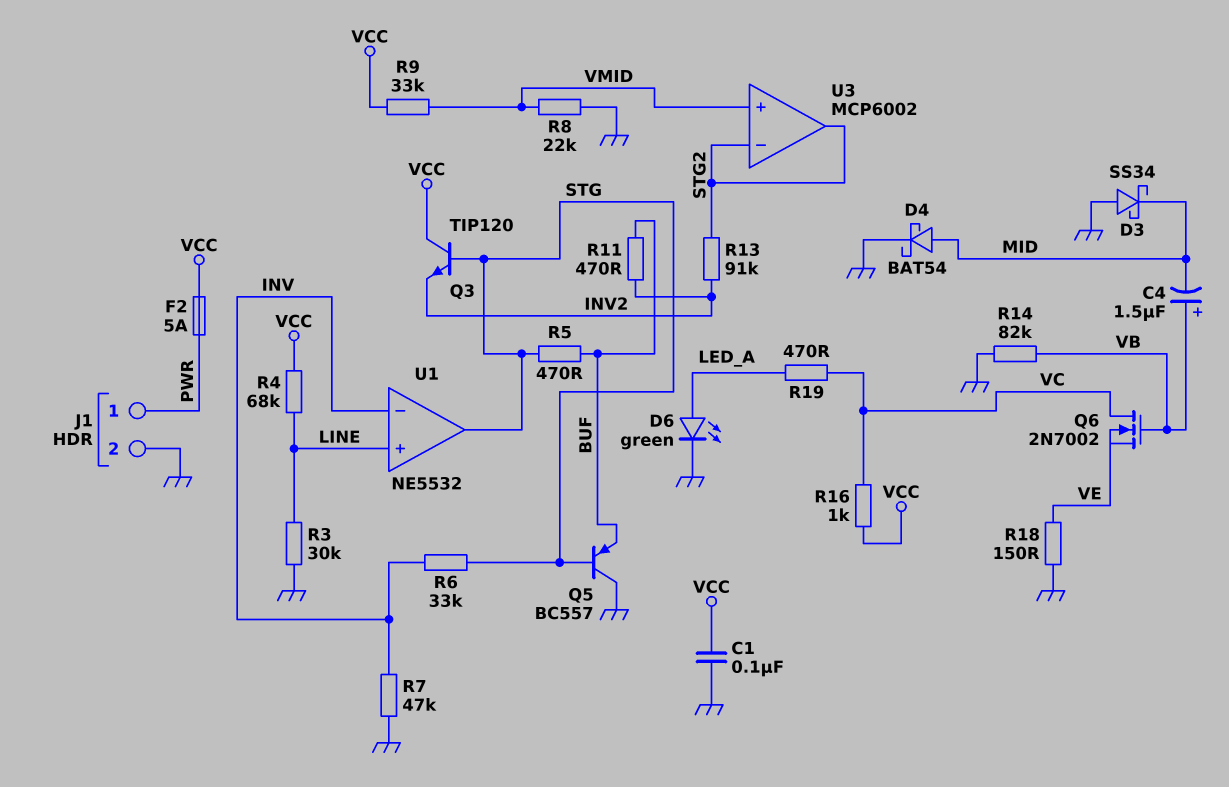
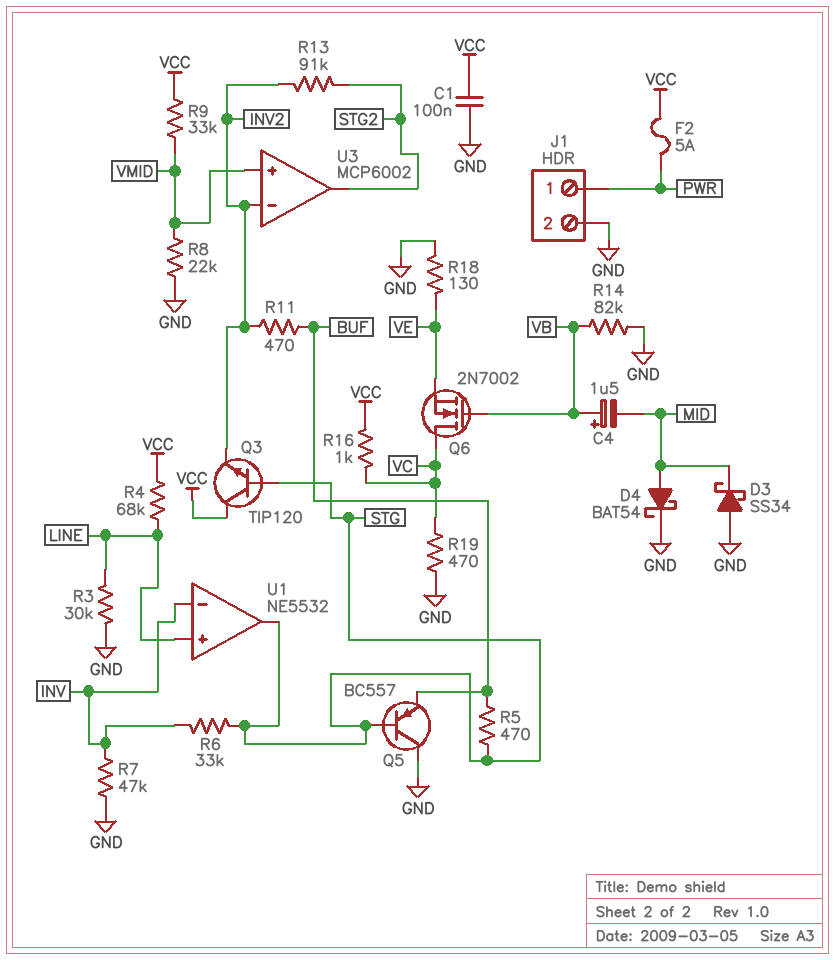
D6: LED green (A LED_A, K GND) -> none
R18: 150 (GND, VE) -> 130 (GND, VE)
R19: 470 (LED_A, VC) -> 470 (GND, VC)
U3 pin in-: STG2 -> INV2

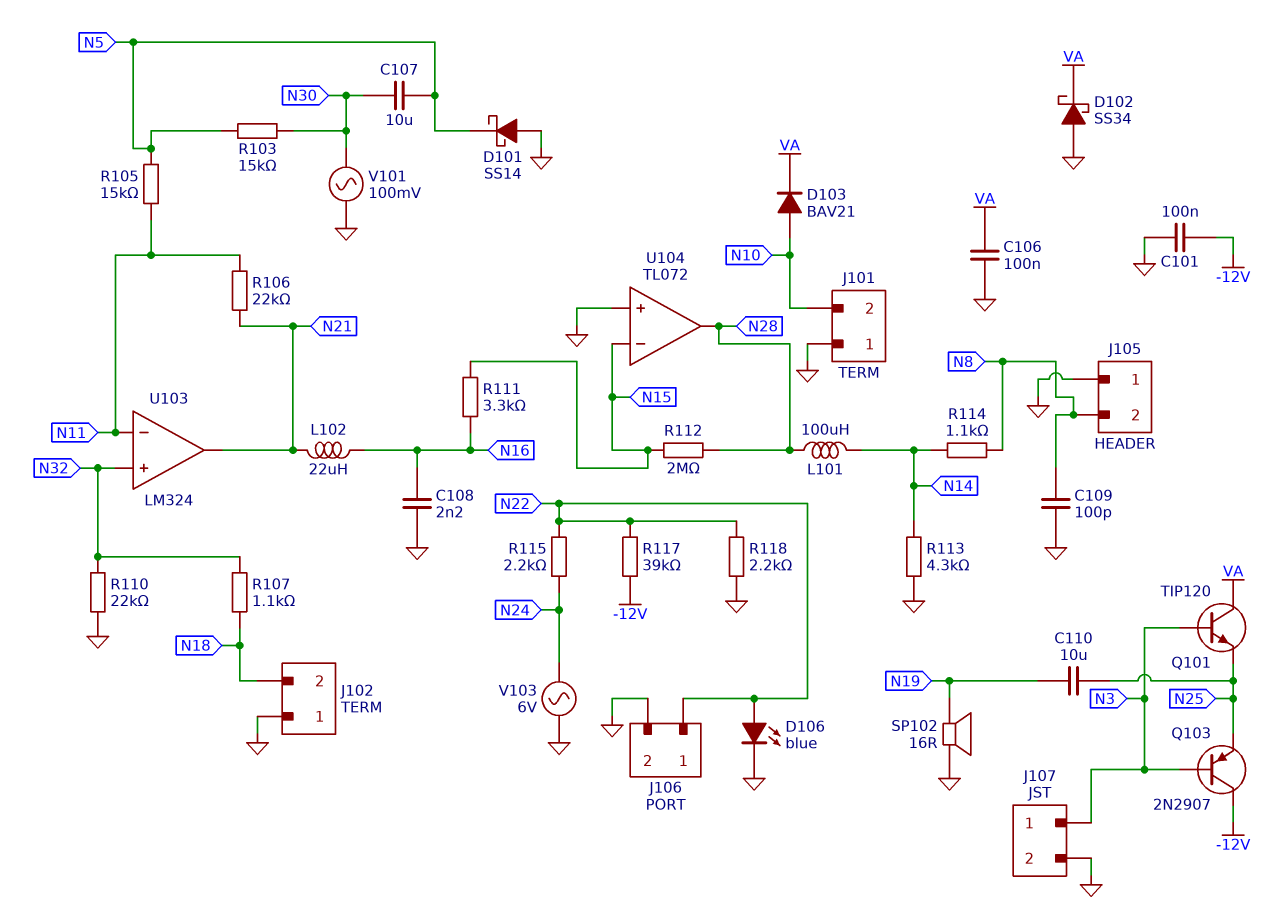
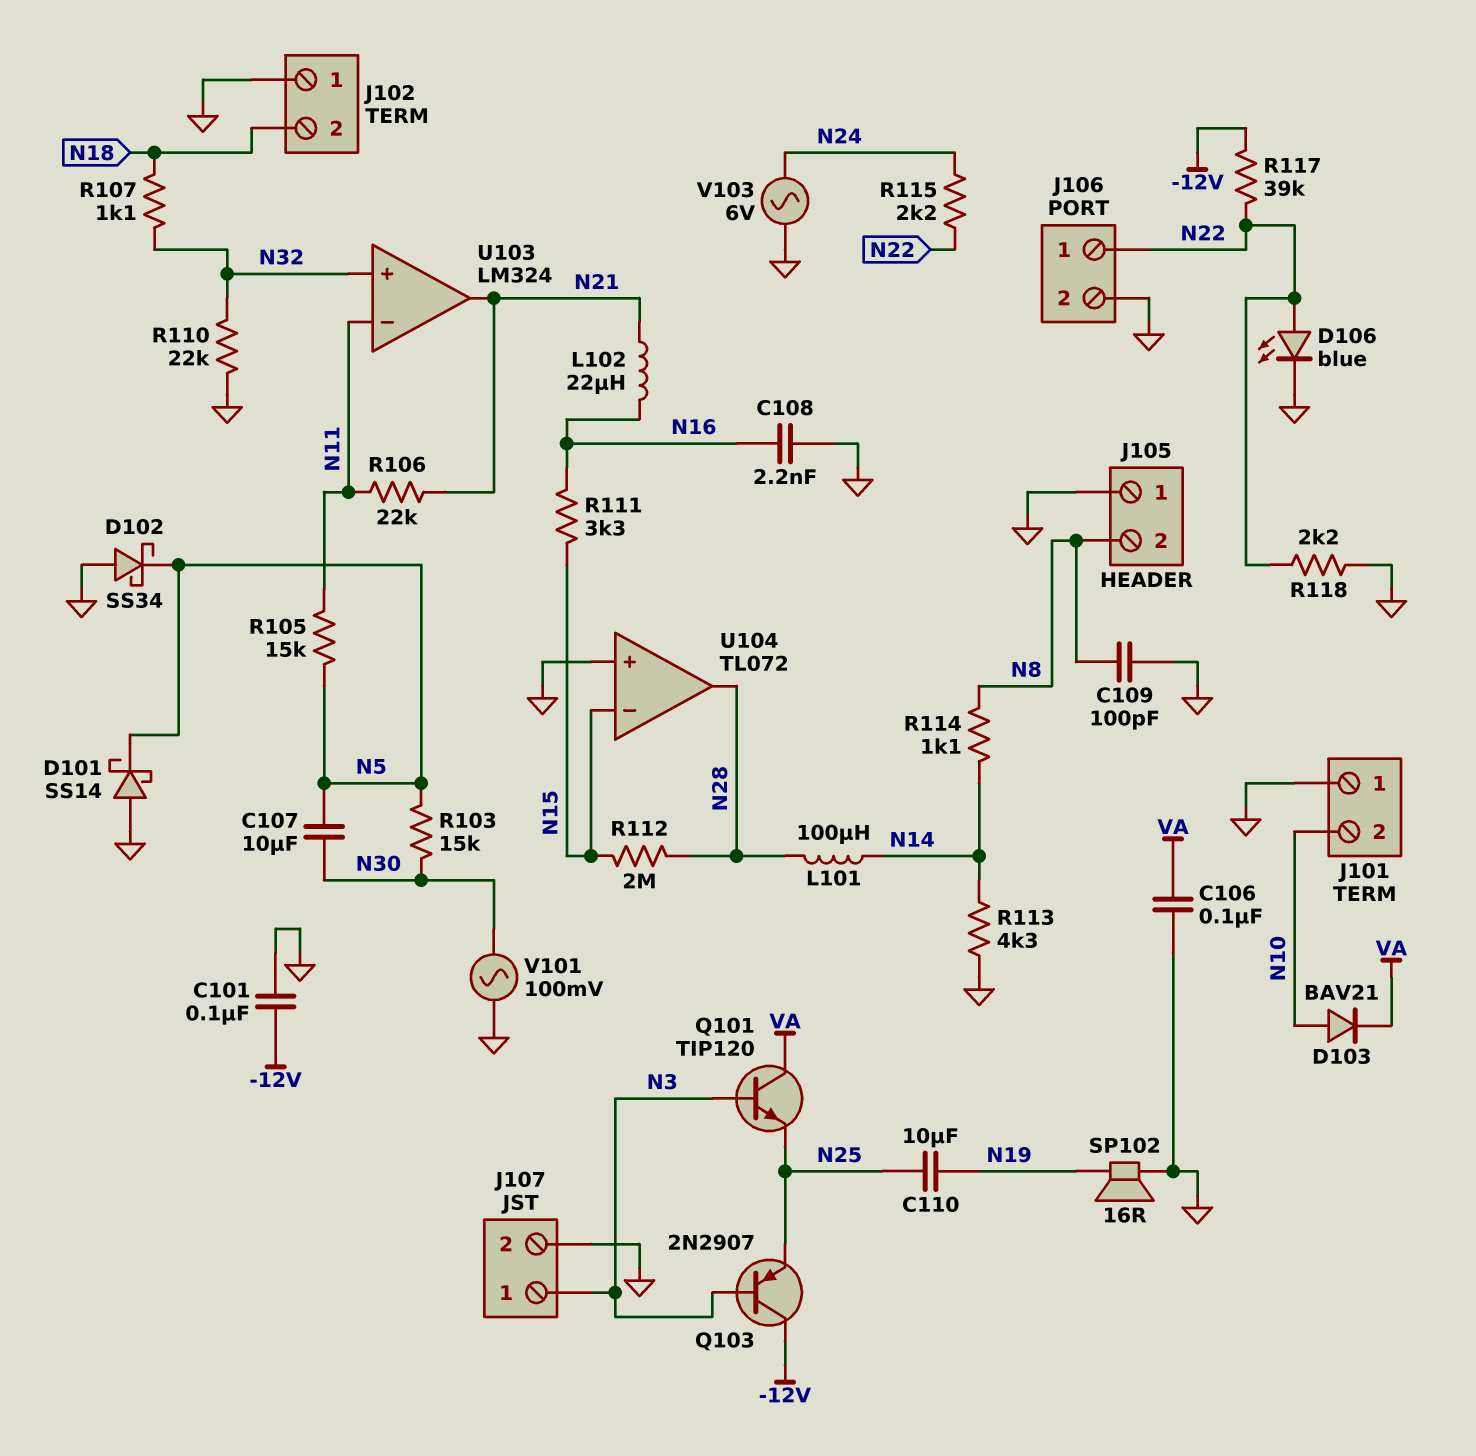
D102: schottky SS34 (A GND, K VA) -> schottky SS34 (A GND, K N5)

++++++++

Assignment: Reproduce the material above exactly but drop all images.

Solution:
D6: LED green (A LED_A, K GND) -> none
R18: 150 (GND, VE) -> 130 (GND, VE)
R19: 470 (LED_A, VC) -> 470 (GND, VC)
U3 pin in-: STG2 -> INV2

D102: schottky SS34 (A GND, K VA) -> schottky SS34 (A GND, K N5)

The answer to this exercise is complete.